Task to complete: Apart from the pictures, every entry below should be repeated exactly.

-=-=-

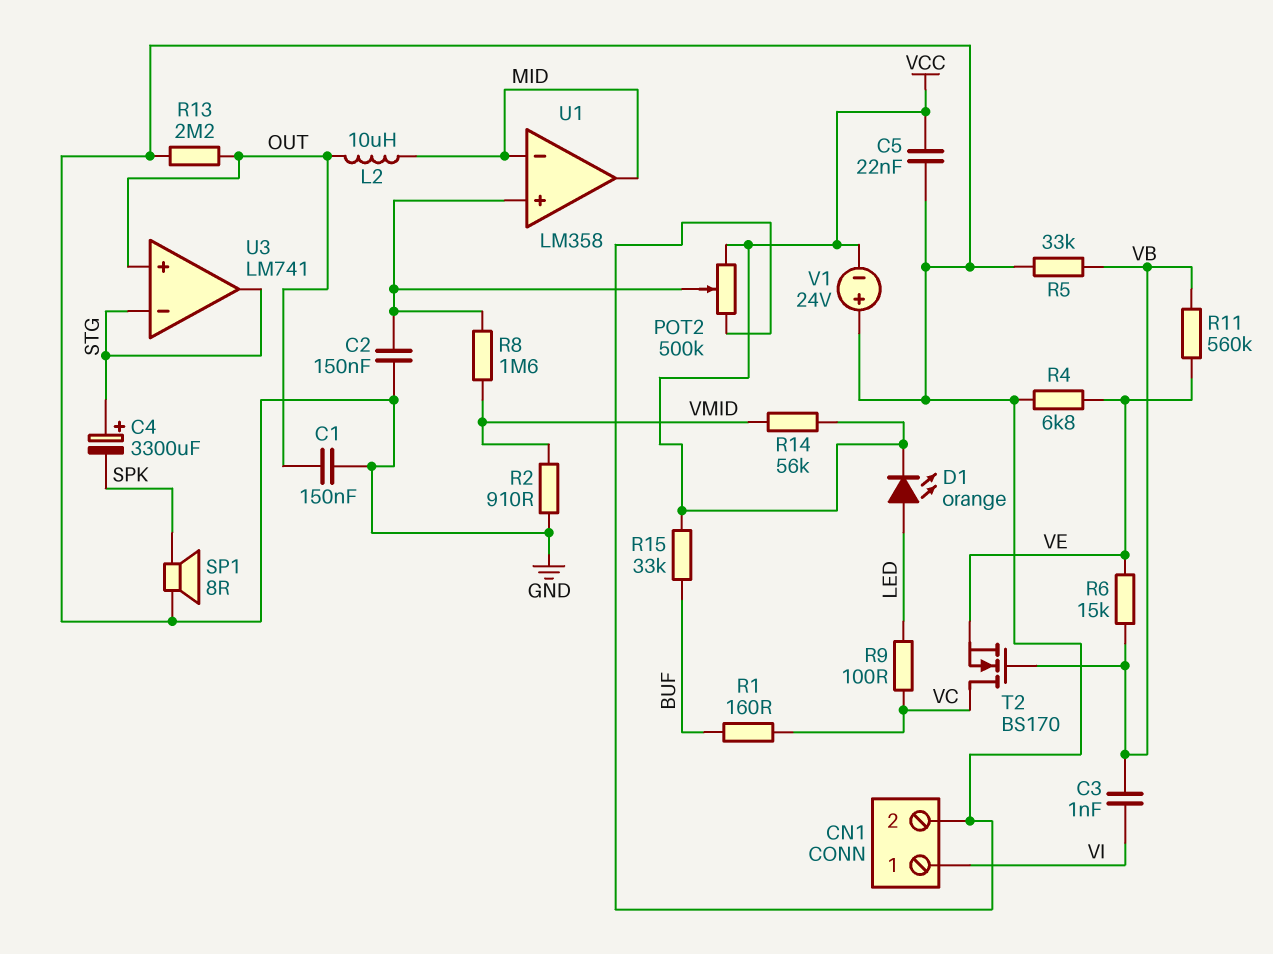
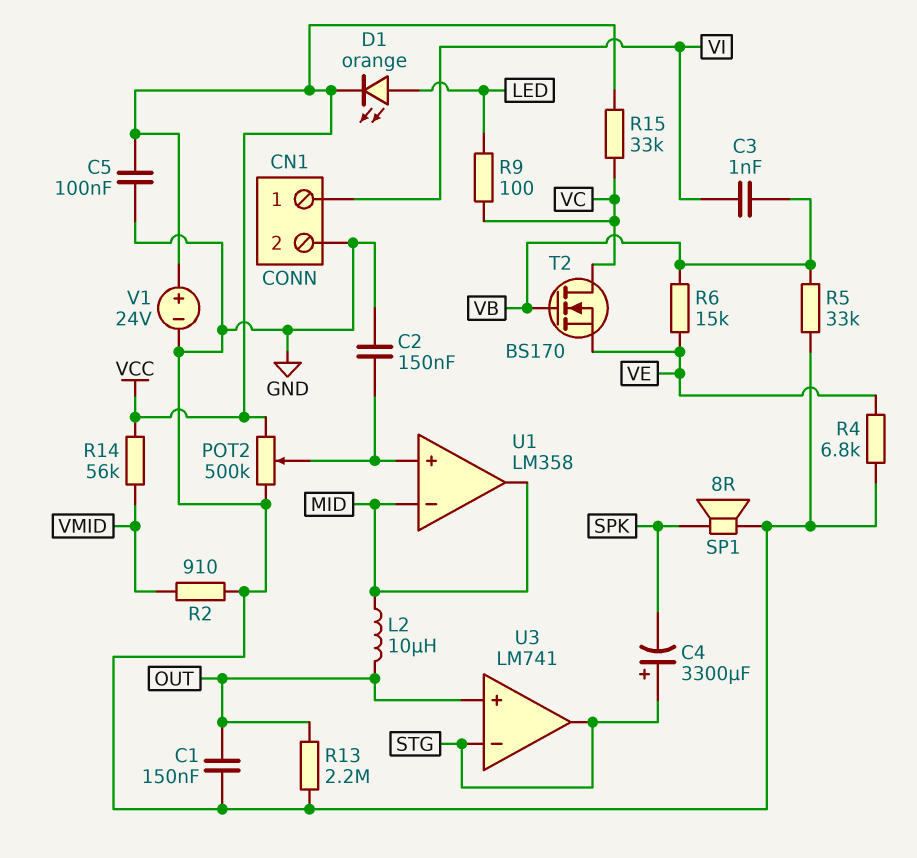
C5: 22nF (GND, VCC) -> 100nF (GND, VCC)
R1: 160 (BUF, VC) -> none
R8: 1.6M (U1/in+, VMID) -> none
R11: 560k (VB, VE) -> none
R15: 33k (BUF, VCC) -> 33k (VC, VCC)
V1: 24V (plus GND, minus VCC) -> 24V (plus VCC, minus GND)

-=-=-

Result below:
C5: 22nF (GND, VCC) -> 100nF (GND, VCC)
R1: 160 (BUF, VC) -> none
R8: 1.6M (U1/in+, VMID) -> none
R11: 560k (VB, VE) -> none
R15: 33k (BUF, VCC) -> 33k (VC, VCC)
V1: 24V (plus GND, minus VCC) -> 24V (plus VCC, minus GND)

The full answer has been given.